(Source records Opens)

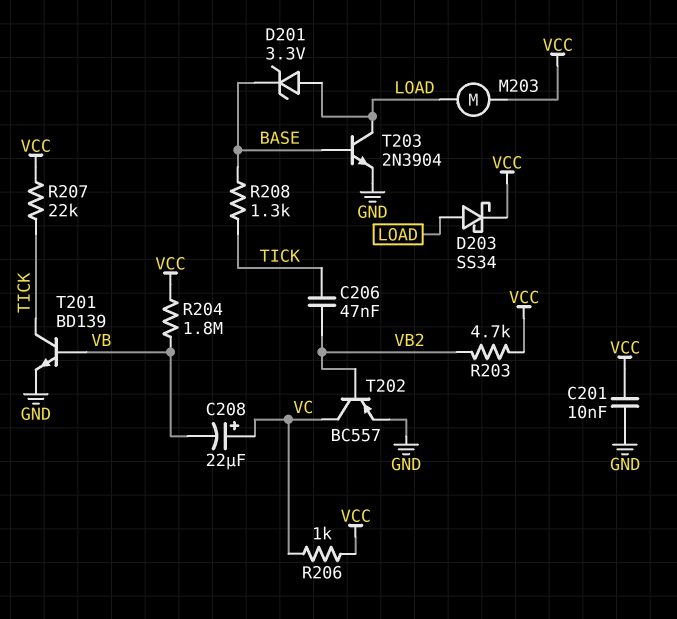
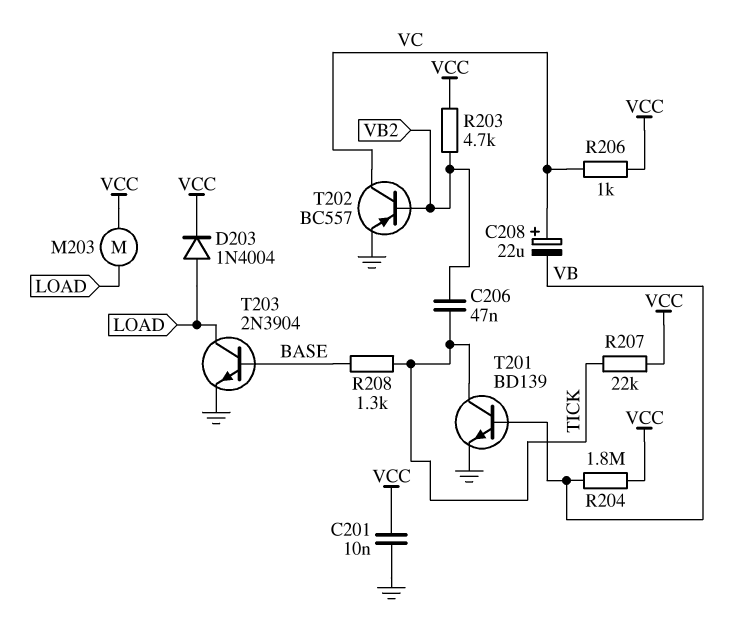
D201: zener 3.3V (A LOAD, K BASE) -> none
D203: schottky SS34 (A LOAD, K VCC) -> diode 1N4004 (A LOAD, K VCC)

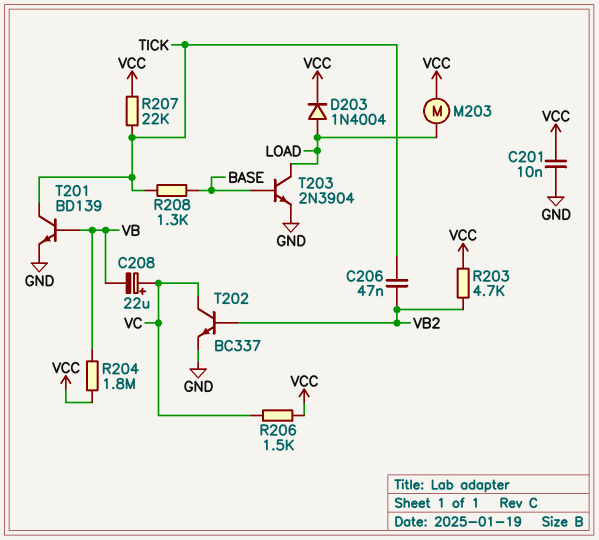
R206: 1k (VC, VCC) -> 1.5k (VC, VCC)
T202: PNP BC557 (B VB2, C VC, E GND) -> NPN BC337 (B VB2, C VC, E GND)

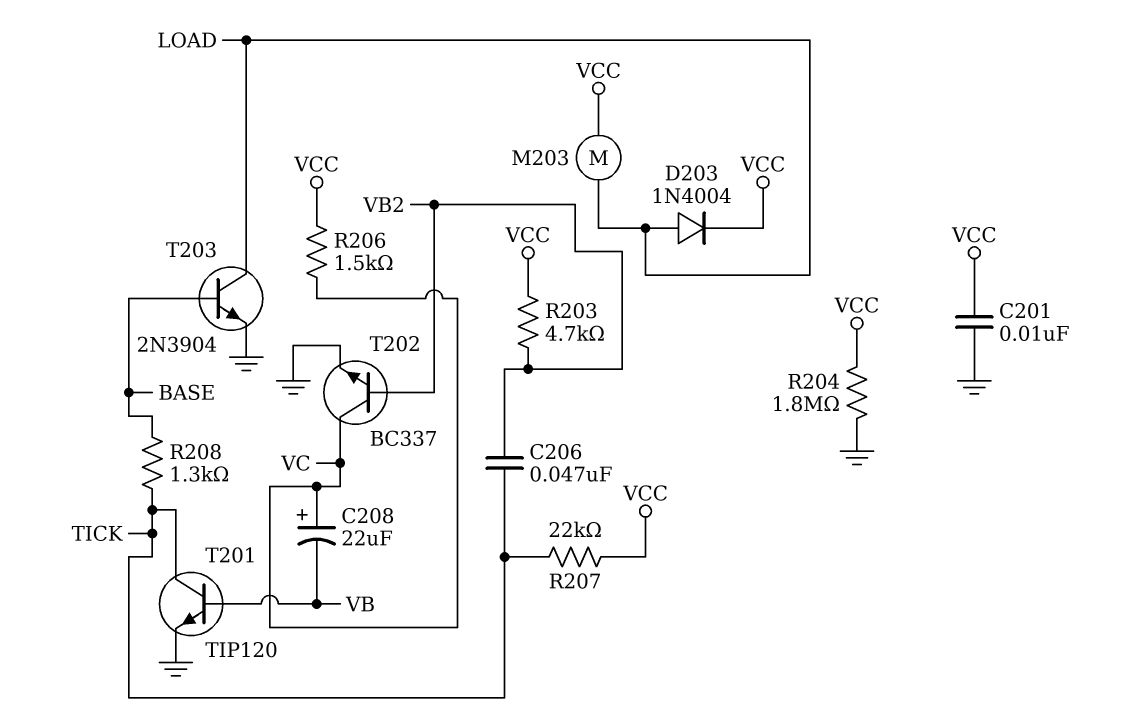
R204: 1.8M (VB, VCC) -> 1.8M (GND, VCC)
T201: NPN BD139 (B VB, C TICK, E GND) -> NPN TIP120 (B VB, C TICK, E GND)

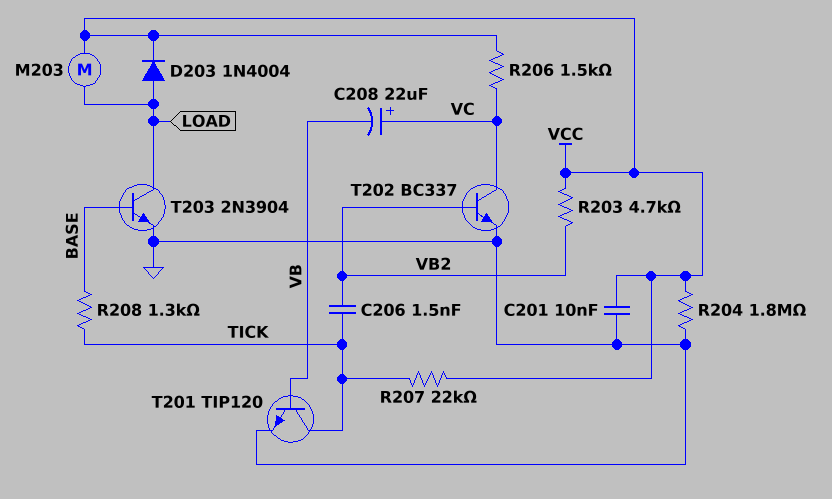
C206: 47nF (TICK, VB2) -> 1.5nF (TICK, VB2)

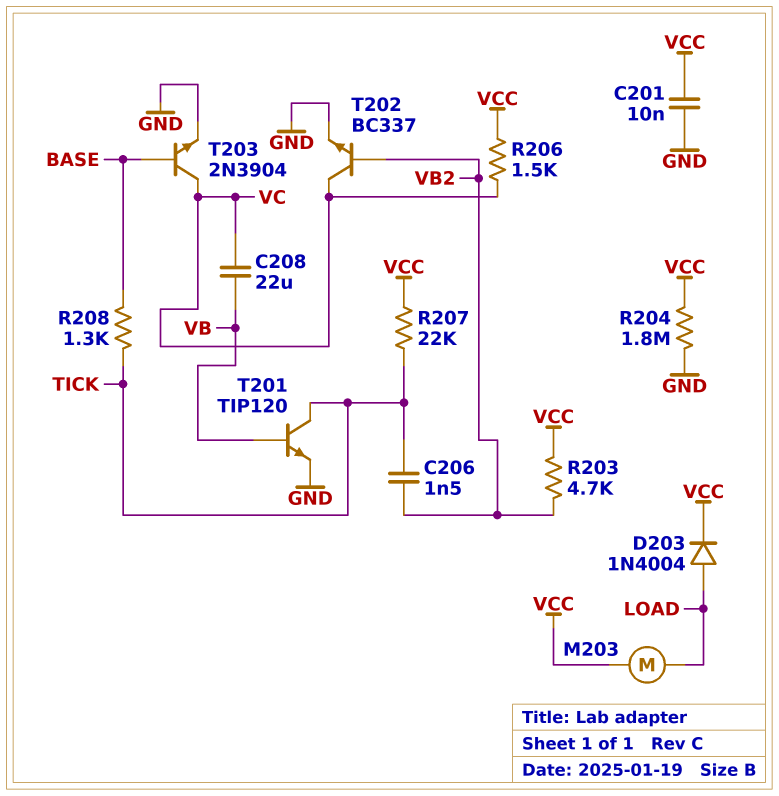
C208: 22uF (plus VC, minus VB) -> 22uF (VB, VC)
T203: NPN 2N3904 (B BASE, C LOAD, E GND) -> NPN 2N3904 (B BASE, C VC, E GND)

(Source records Closes)

> **Exercise aim**: Every line in the records above that contains the word "LOAD" is to be copied out.

> **Response to this exercise**:
D201: zener 3.3V (A LOAD, K BASE) -> none
D203: schottky SS34 (A LOAD, K VCC) -> diode 1N4004 (A LOAD, K VCC)
T203: NPN 2N3904 (B BASE, C LOAD, E GND) -> NPN 2N3904 (B BASE, C VC, E GND)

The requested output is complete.